═══ Information shown

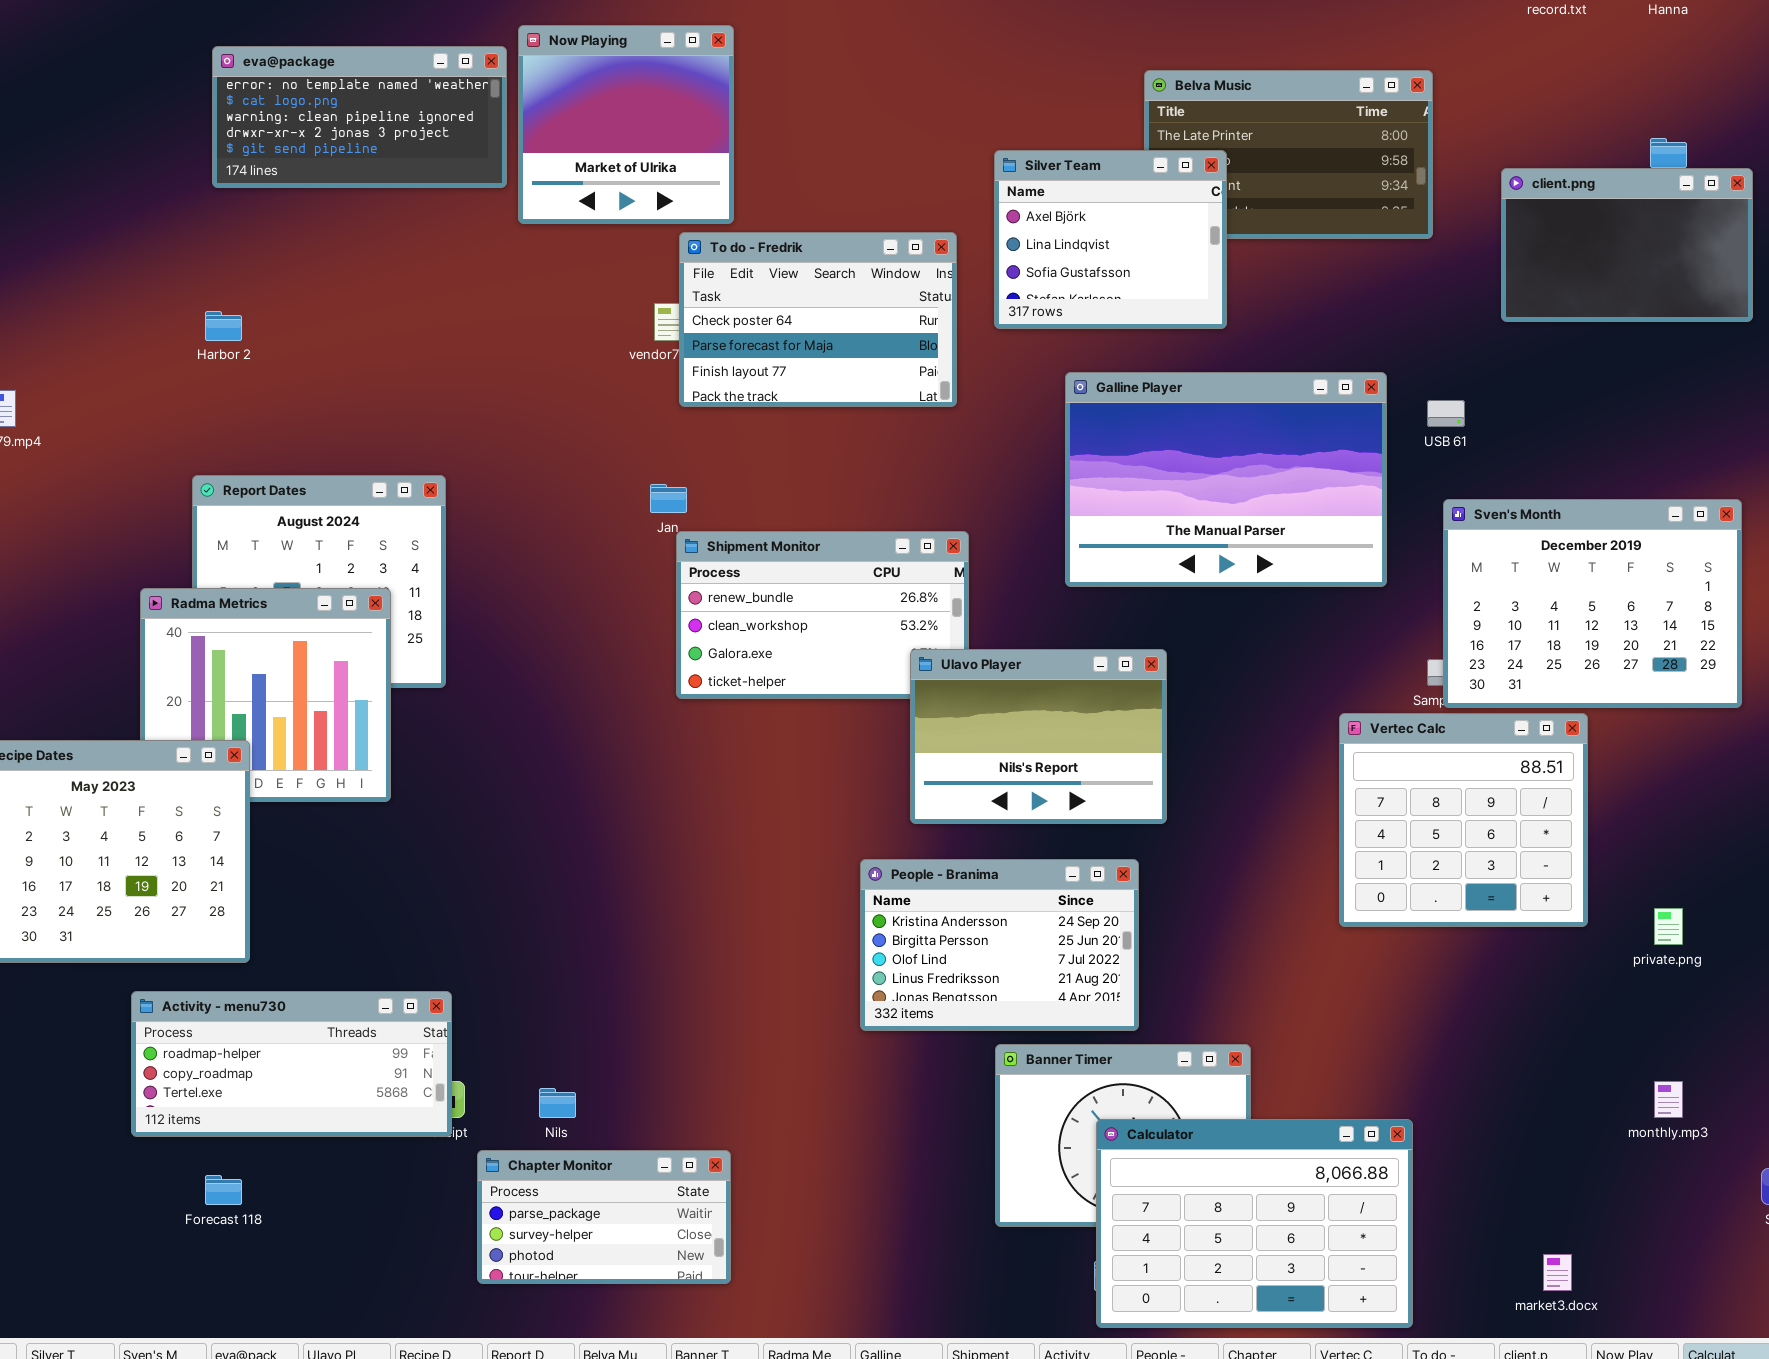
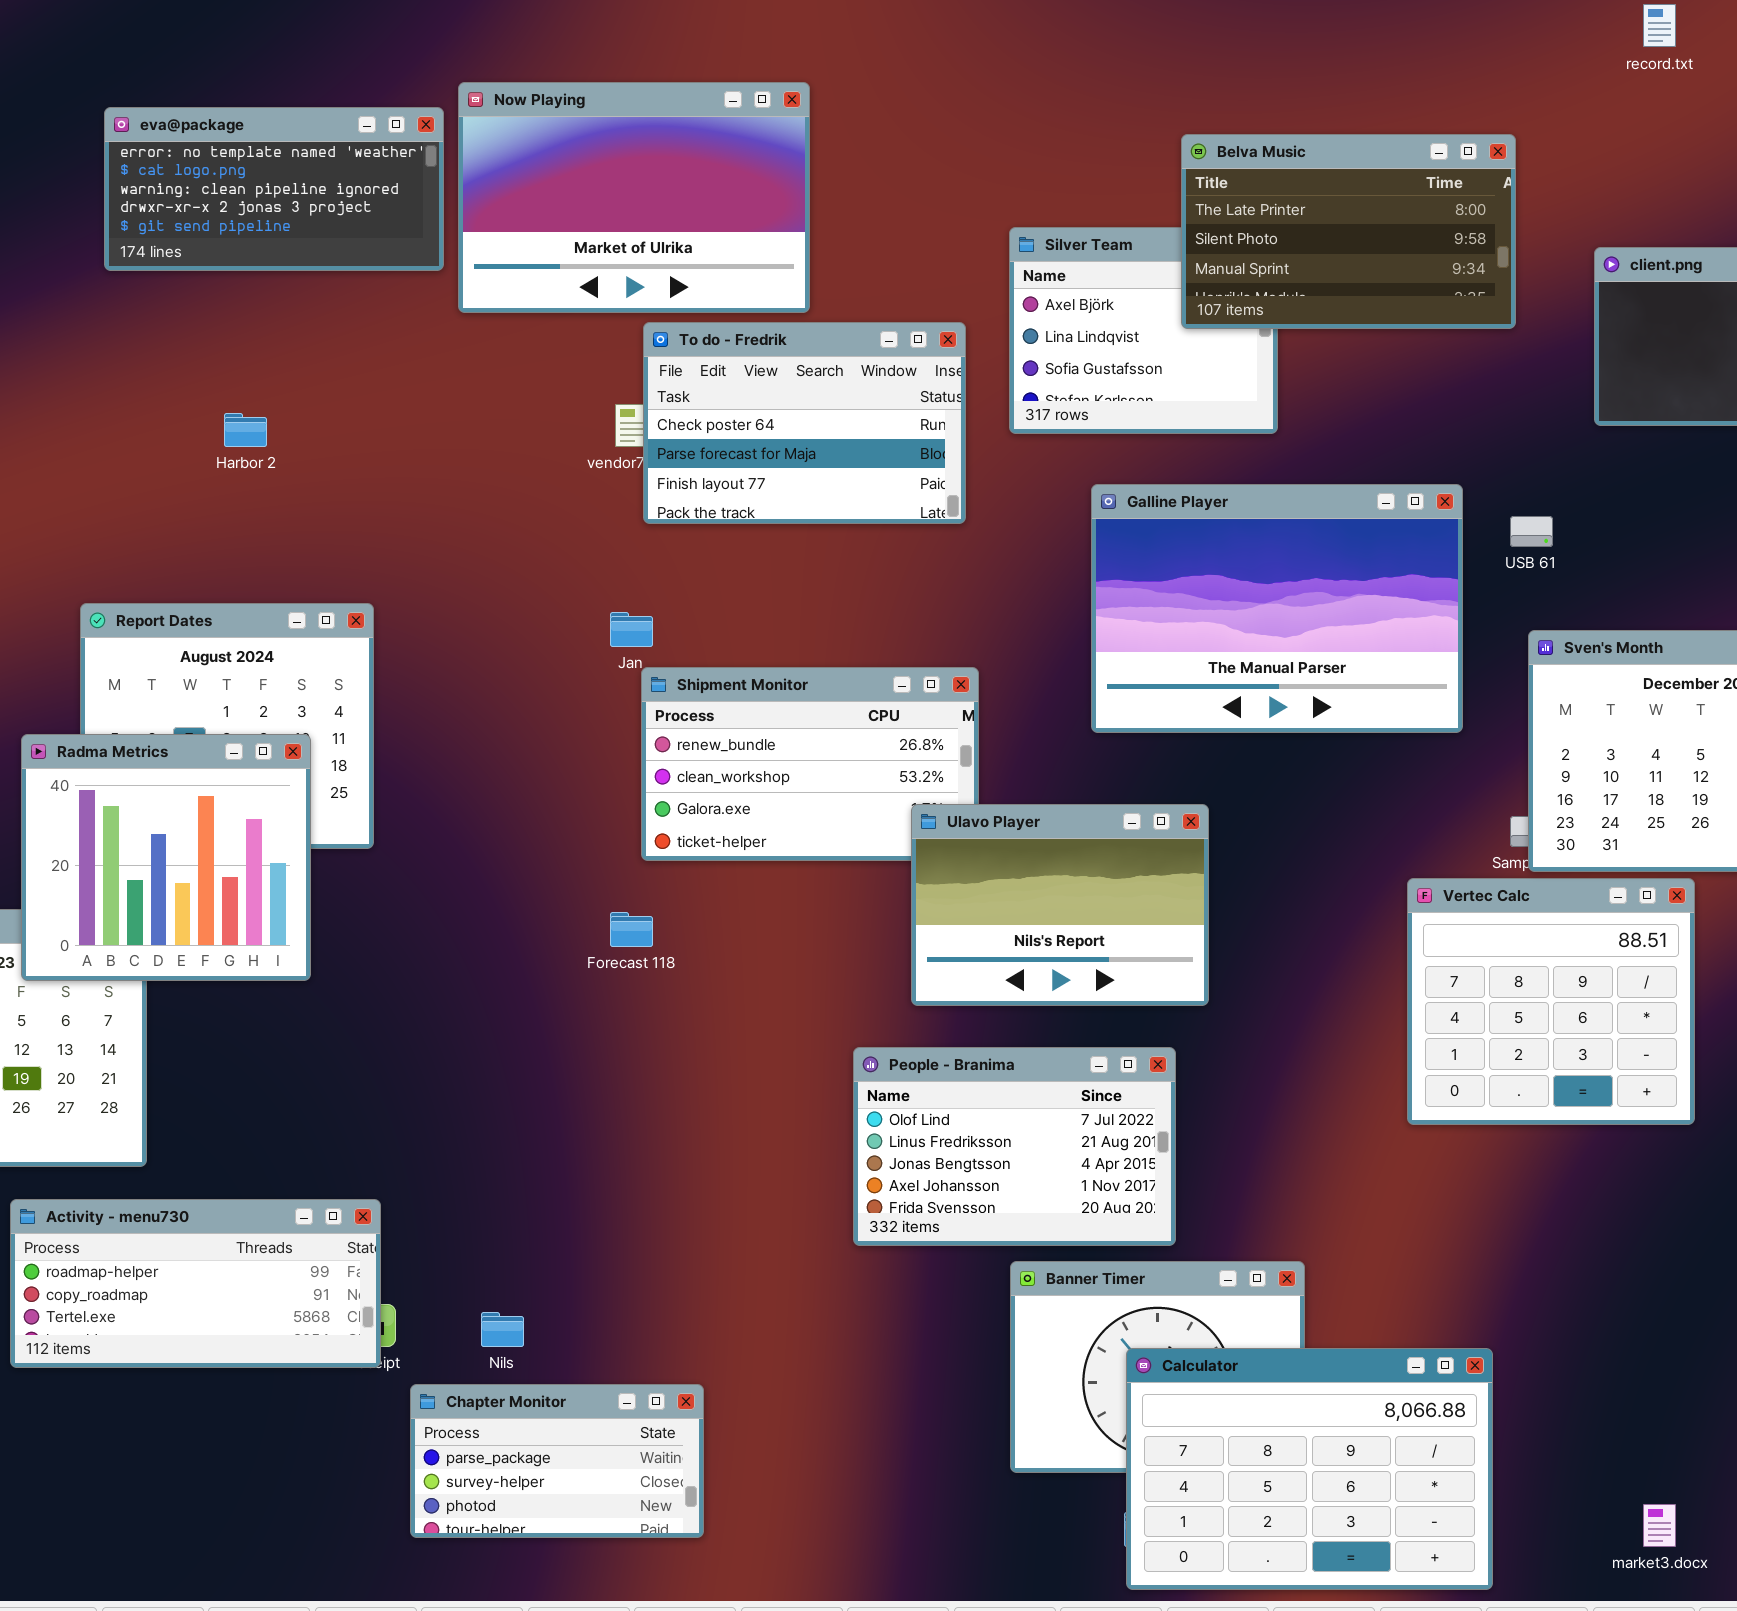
Now Playing: [518,25,734,224] -> [458,82,810,313], resized
Belva Music: [1144,70,1433,239] -> [1181,134,1516,329], raised
Harbor 2: [205,311,242,341] -> [224,413,267,447], moved
Radma Metrics: [140,588,391,802] -> [21,734,311,981], raised
People - Branima: [860,859,1139,1031] -> [853,1047,1176,1246], scrolled down 2 rows
Forecast 118: [205,1175,242,1205] -> [610,912,653,947], moved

══════

■ Assignment
Beginning at the line that holds "Harbor 2: [205,311,242,341]", reproduce each line of the records above down to and including the last one.

■ Output for this exercise
Harbor 2: [205,311,242,341] -> [224,413,267,447], moved
Radma Metrics: [140,588,391,802] -> [21,734,311,981], raised
People - Branima: [860,859,1139,1031] -> [853,1047,1176,1246], scrolled down 2 rows
Forecast 118: [205,1175,242,1205] -> [610,912,653,947], moved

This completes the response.